Pictures stay out of the copy, and everything else in the data below is repeated exactly.

** Opening Records for the task block **

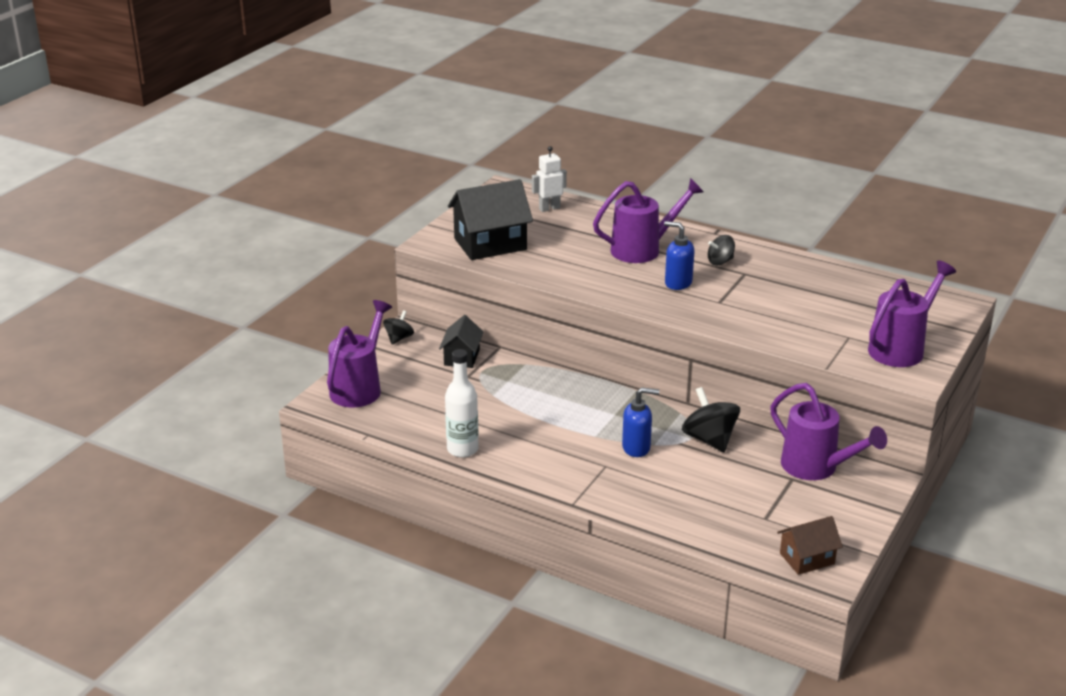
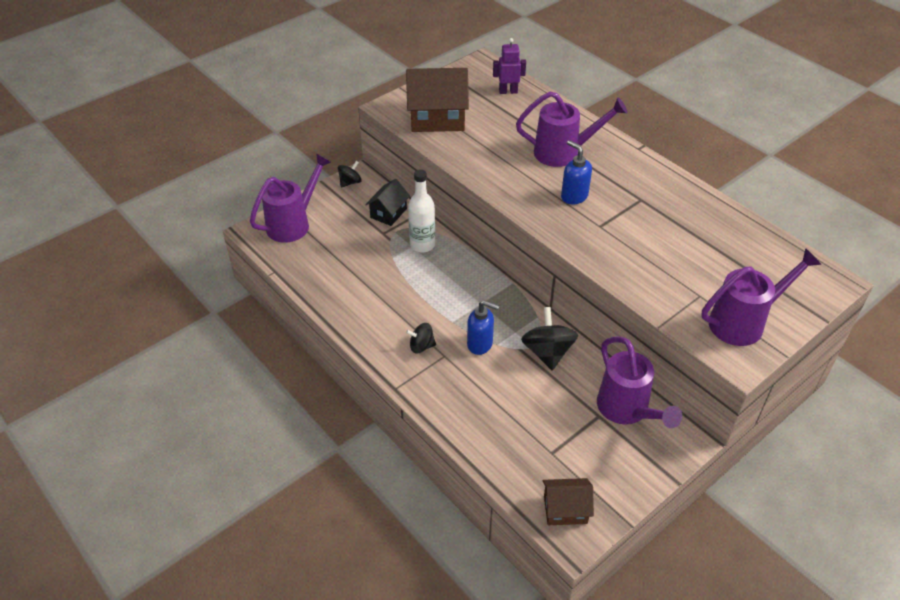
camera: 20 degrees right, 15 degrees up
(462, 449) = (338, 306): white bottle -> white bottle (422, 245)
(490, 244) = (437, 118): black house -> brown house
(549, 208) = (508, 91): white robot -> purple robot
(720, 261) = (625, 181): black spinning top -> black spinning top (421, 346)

** Closing Records for the task block **

▶ **Reply to the exercise**
camera: 20 degrees right, 15 degrees up
(462, 449) = (338, 306): white bottle -> white bottle (422, 245)
(490, 244) = (437, 118): black house -> brown house
(549, 208) = (508, 91): white robot -> purple robot
(720, 261) = (625, 181): black spinning top -> black spinning top (421, 346)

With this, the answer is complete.